Exercise brief:
Go through the records and copy each line where the word "cyan" occurs.
━━━━━━━━━━━━━━━━━━━━━━━━━━━━━━
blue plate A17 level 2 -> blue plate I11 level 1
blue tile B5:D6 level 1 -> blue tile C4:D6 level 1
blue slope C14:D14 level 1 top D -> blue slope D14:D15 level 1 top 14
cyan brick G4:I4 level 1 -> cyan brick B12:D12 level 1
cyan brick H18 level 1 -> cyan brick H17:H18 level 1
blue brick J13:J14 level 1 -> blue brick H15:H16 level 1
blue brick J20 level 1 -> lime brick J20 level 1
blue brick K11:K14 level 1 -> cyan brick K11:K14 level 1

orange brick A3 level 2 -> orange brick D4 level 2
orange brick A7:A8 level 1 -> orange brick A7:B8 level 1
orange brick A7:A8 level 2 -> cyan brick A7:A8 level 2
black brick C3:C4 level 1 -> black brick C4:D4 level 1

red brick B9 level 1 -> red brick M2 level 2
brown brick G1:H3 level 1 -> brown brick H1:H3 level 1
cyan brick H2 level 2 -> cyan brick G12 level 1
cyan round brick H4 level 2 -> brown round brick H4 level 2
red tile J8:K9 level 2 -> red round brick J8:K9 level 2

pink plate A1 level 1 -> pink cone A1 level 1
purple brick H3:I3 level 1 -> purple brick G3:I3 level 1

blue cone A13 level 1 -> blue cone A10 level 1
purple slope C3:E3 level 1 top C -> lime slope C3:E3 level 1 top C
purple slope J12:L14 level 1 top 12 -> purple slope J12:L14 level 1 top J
━━━━━━━━━━━━━━━━━━━━━━━━━━━━━━
Solved problem:
cyan brick G4:I4 level 1 -> cyan brick B12:D12 level 1
cyan brick H18 level 1 -> cyan brick H17:H18 level 1
blue brick K11:K14 level 1 -> cyan brick K11:K14 level 1
orange brick A7:A8 level 2 -> cyan brick A7:A8 level 2
cyan brick H2 level 2 -> cyan brick G12 level 1
cyan round brick H4 level 2 -> brown round brick H4 level 2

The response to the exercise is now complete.